= What you are asked to do =
Find and copy each line in the material below where the string "blue" occurs.

┄┄┄┄┄┄┄┄┄┄┄┄┄┄┄┄┄┄┄┄

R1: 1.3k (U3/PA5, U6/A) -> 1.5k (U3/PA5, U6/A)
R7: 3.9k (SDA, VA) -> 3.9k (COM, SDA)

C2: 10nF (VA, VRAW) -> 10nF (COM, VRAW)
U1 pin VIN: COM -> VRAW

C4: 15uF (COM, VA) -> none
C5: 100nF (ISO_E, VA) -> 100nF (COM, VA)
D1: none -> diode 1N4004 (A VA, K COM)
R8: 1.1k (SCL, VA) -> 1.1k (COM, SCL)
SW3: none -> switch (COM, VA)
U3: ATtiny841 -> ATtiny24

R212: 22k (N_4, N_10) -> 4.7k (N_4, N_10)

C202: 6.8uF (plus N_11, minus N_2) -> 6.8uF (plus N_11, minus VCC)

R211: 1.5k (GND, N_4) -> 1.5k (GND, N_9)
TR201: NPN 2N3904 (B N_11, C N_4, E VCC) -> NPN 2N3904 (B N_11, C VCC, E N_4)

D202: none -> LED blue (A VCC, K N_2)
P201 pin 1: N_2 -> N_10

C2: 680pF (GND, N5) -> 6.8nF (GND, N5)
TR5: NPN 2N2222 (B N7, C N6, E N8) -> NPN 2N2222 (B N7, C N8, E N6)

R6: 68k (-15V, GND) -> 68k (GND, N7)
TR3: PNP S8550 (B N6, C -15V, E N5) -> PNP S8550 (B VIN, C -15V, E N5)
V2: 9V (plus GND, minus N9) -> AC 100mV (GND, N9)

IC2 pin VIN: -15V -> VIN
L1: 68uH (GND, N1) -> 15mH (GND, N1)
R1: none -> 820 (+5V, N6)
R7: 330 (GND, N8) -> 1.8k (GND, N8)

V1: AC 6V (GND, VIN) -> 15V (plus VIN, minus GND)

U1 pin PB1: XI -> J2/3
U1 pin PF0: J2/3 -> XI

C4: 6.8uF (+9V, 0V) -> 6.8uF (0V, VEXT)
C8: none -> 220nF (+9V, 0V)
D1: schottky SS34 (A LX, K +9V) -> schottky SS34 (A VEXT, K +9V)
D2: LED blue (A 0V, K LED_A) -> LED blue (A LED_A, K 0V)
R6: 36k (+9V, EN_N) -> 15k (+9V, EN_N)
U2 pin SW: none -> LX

┄┄┄┄┄┄┄┄┄┄┄┄┄┄┄┄┄┄┄┄

= Answer below =
D202: none -> LED blue (A VCC, K N_2)
D2: LED blue (A 0V, K LED_A) -> LED blue (A LED_A, K 0V)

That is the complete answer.